What you should do:
Only one stretch of the data is wanted: the line containing "C22: 330pF (N1, N10) -> 330pF (0V, N10)", the line containing "Q5: NPN BC547", and every line between them, copied exactly.

Information given:
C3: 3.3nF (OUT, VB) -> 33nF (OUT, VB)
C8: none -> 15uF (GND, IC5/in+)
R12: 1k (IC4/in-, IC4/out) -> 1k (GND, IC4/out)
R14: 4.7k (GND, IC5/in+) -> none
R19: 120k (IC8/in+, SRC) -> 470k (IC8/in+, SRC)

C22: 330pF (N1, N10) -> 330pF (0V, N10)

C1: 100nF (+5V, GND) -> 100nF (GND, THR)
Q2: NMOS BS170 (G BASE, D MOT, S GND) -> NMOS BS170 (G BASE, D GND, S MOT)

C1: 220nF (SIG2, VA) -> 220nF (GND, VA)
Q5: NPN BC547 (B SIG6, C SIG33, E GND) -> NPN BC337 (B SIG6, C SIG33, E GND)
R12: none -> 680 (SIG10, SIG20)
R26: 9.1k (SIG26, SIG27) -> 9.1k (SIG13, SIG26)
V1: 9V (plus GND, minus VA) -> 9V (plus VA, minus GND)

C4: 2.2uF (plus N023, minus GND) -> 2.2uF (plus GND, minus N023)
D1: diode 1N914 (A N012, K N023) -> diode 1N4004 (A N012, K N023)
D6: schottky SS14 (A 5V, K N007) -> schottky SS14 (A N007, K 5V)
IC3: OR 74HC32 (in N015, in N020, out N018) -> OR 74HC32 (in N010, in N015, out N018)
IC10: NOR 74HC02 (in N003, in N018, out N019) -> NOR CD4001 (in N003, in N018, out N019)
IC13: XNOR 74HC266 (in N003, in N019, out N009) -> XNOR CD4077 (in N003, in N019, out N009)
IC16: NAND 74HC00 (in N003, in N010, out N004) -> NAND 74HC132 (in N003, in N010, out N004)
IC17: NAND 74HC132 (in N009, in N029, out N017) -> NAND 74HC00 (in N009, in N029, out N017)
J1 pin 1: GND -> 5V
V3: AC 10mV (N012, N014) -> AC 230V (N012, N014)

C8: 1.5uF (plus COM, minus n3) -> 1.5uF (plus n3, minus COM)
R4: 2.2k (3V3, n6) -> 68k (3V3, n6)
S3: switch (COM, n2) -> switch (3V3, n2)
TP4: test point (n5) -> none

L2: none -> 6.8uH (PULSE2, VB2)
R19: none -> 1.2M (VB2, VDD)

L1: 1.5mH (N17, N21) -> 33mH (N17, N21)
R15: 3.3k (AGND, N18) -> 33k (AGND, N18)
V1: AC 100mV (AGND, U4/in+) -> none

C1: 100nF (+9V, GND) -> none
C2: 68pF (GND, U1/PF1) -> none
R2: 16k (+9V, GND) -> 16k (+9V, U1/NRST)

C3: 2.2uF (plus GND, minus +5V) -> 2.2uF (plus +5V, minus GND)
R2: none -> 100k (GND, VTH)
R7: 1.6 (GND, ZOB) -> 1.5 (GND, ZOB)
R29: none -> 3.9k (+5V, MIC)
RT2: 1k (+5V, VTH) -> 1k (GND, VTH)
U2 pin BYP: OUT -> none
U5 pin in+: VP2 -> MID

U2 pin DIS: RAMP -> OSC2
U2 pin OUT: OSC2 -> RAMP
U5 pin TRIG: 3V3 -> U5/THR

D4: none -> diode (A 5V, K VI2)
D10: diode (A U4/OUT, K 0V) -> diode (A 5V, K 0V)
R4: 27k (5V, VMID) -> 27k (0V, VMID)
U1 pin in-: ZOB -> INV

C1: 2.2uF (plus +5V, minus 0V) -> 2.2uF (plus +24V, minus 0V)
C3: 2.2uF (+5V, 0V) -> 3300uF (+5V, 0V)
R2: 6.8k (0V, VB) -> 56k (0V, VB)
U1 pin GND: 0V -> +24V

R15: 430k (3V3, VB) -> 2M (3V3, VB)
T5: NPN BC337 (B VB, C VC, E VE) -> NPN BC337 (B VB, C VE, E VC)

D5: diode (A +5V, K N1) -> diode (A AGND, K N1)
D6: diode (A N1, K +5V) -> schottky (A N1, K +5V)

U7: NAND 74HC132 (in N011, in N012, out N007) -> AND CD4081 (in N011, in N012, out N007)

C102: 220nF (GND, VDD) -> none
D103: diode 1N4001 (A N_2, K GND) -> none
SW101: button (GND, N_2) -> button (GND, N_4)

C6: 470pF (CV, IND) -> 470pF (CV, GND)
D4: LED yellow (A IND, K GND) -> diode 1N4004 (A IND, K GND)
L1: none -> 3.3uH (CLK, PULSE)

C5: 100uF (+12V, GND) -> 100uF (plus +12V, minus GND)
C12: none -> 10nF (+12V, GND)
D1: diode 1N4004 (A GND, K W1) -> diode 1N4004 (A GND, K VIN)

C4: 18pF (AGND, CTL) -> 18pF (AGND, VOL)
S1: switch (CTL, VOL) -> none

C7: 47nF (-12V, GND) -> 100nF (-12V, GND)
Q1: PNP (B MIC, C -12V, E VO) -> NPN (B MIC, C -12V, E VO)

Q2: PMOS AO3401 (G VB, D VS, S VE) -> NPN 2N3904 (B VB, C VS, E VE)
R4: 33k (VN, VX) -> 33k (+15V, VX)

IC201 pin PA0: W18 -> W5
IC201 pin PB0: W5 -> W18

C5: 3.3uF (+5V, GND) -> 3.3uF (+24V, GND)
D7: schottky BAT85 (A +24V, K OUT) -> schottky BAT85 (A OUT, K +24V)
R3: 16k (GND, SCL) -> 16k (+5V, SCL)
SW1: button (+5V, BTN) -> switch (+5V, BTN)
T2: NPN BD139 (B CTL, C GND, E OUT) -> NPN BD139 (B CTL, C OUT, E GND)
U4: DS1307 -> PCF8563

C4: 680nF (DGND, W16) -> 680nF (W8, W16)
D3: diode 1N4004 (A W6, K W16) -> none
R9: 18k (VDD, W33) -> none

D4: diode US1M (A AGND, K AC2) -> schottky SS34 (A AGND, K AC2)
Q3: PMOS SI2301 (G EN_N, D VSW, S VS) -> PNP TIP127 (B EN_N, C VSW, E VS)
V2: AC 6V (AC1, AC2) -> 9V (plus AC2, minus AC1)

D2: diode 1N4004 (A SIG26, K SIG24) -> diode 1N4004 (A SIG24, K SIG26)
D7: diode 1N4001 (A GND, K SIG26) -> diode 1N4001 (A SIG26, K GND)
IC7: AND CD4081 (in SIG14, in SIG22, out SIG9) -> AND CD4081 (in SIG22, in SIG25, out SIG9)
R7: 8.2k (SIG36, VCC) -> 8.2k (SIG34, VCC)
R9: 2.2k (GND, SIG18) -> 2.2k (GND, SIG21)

Your solution:
C22: 330pF (N1, N10) -> 330pF (0V, N10)

C1: 100nF (+5V, GND) -> 100nF (GND, THR)
Q2: NMOS BS170 (G BASE, D MOT, S GND) -> NMOS BS170 (G BASE, D GND, S MOT)

C1: 220nF (SIG2, VA) -> 220nF (GND, VA)
Q5: NPN BC547 (B SIG6, C SIG33, E GND) -> NPN BC337 (B SIG6, C SIG33, E GND)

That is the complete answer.